*Scene edit records*:
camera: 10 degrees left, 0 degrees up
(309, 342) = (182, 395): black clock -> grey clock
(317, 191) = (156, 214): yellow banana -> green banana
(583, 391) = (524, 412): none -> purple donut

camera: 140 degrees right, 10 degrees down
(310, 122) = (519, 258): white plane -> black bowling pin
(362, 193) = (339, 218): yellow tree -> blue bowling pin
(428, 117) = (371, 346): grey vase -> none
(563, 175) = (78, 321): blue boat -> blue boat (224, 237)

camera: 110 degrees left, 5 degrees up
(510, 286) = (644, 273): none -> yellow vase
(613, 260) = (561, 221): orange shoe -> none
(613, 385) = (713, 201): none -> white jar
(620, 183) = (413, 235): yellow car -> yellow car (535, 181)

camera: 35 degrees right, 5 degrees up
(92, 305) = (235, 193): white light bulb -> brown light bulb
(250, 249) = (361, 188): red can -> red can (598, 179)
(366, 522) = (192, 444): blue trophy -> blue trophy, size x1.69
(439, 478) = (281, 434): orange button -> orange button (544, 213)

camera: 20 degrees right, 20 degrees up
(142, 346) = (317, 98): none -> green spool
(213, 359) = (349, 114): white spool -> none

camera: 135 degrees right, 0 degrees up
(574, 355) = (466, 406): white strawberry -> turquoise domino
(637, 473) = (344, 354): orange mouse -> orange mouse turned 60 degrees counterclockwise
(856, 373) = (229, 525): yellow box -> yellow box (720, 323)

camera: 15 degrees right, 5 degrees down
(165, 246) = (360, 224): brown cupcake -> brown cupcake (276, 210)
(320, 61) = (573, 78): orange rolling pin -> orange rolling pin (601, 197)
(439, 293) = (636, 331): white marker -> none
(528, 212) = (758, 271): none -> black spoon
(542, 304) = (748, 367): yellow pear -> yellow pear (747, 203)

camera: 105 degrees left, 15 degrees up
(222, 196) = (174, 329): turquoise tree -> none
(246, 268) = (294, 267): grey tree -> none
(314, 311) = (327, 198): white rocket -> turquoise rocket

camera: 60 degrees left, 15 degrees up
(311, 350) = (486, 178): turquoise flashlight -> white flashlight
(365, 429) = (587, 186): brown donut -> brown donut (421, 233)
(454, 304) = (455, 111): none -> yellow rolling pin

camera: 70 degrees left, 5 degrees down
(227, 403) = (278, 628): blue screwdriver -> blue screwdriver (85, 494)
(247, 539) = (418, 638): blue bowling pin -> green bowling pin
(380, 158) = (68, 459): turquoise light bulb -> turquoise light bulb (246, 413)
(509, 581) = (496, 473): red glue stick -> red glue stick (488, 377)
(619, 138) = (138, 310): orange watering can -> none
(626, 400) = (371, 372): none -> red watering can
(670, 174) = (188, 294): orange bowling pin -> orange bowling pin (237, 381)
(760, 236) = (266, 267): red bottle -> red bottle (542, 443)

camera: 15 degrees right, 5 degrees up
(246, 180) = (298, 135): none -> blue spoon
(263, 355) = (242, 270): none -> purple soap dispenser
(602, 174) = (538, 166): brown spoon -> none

*ASSIGNMENT*:
Begin with the first line of the data above and, please, print each line exactly until you have printed the line containing "camera: 15 degrees right, 5 degrees down"; print nothing else.

*YOUR RESPONSE*:
camera: 10 degrees left, 0 degrees up
(309, 342) = (182, 395): black clock -> grey clock
(317, 191) = (156, 214): yellow banana -> green banana
(583, 391) = (524, 412): none -> purple donut

camera: 140 degrees right, 10 degrees down
(310, 122) = (519, 258): white plane -> black bowling pin
(362, 193) = (339, 218): yellow tree -> blue bowling pin
(428, 117) = (371, 346): grey vase -> none
(563, 175) = (78, 321): blue boat -> blue boat (224, 237)

camera: 110 degrees left, 5 degrees up
(510, 286) = (644, 273): none -> yellow vase
(613, 260) = (561, 221): orange shoe -> none
(613, 385) = (713, 201): none -> white jar
(620, 183) = (413, 235): yellow car -> yellow car (535, 181)

camera: 35 degrees right, 5 degrees up
(92, 305) = (235, 193): white light bulb -> brown light bulb
(250, 249) = (361, 188): red can -> red can (598, 179)
(366, 522) = (192, 444): blue trophy -> blue trophy, size x1.69
(439, 478) = (281, 434): orange button -> orange button (544, 213)

camera: 20 degrees right, 20 degrees up
(142, 346) = (317, 98): none -> green spool
(213, 359) = (349, 114): white spool -> none

camera: 135 degrees right, 0 degrees up
(574, 355) = (466, 406): white strawberry -> turquoise domino
(637, 473) = (344, 354): orange mouse -> orange mouse turned 60 degrees counterclockwise
(856, 373) = (229, 525): yellow box -> yellow box (720, 323)

camera: 15 degrees right, 5 degrees down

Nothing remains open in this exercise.